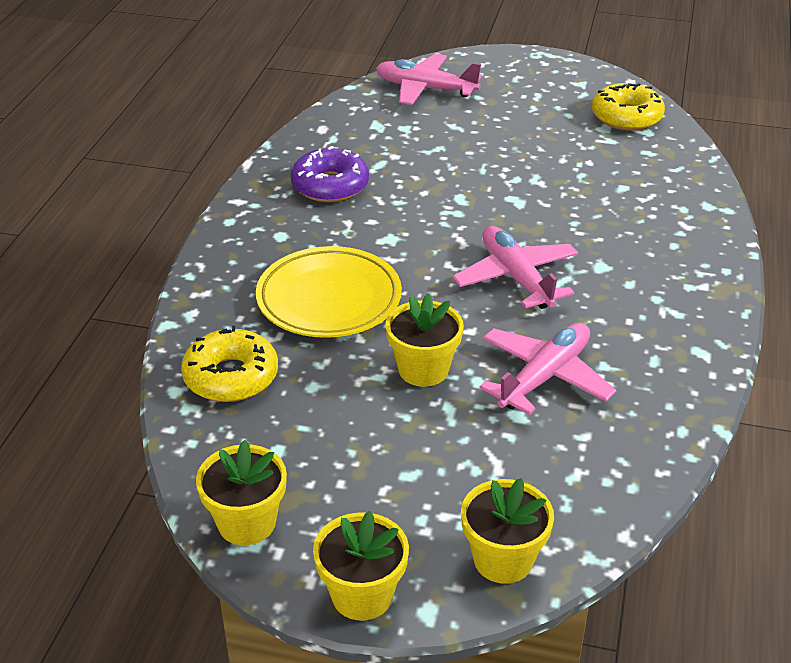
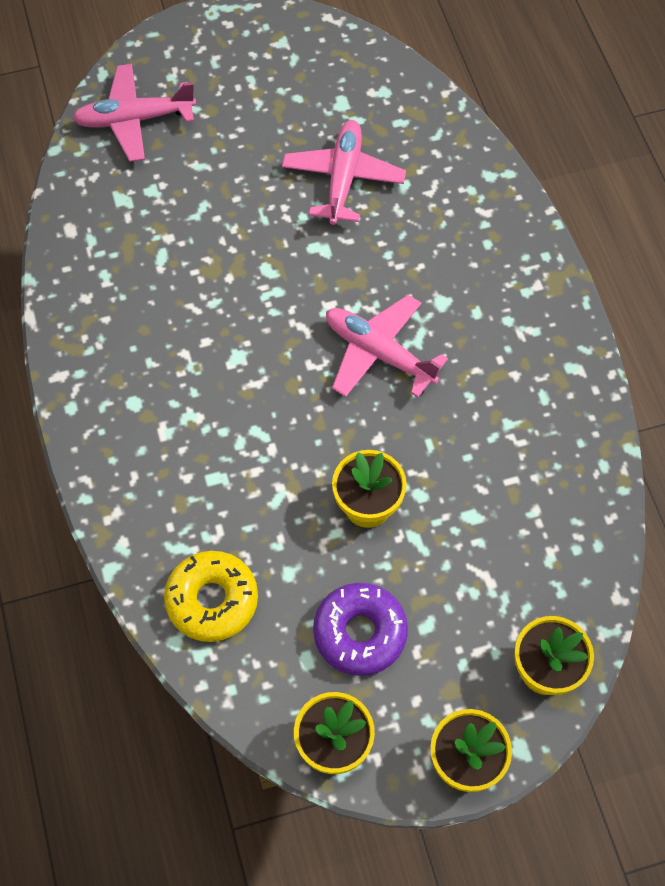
camera: 30 degrees left, 25 degrees up
yellow plate [256,246,402,338] -> none
purple donut [291,146,369,202] -> purple donut moved to [313,583,408,676]
pink plane [479,323,616,415] -> pink plane moved to [282,120,406,225]
yellow donut [592,83,665,131] -> none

++++++++

— TASK ITEM —
Reproduce the records in full and leave the images behind.

— REPLY —
camera: 30 degrees left, 25 degrees up
yellow plate [256,246,402,338] -> none
purple donut [291,146,369,202] -> purple donut moved to [313,583,408,676]
pink plane [479,323,616,415] -> pink plane moved to [282,120,406,225]
yellow donut [592,83,665,131] -> none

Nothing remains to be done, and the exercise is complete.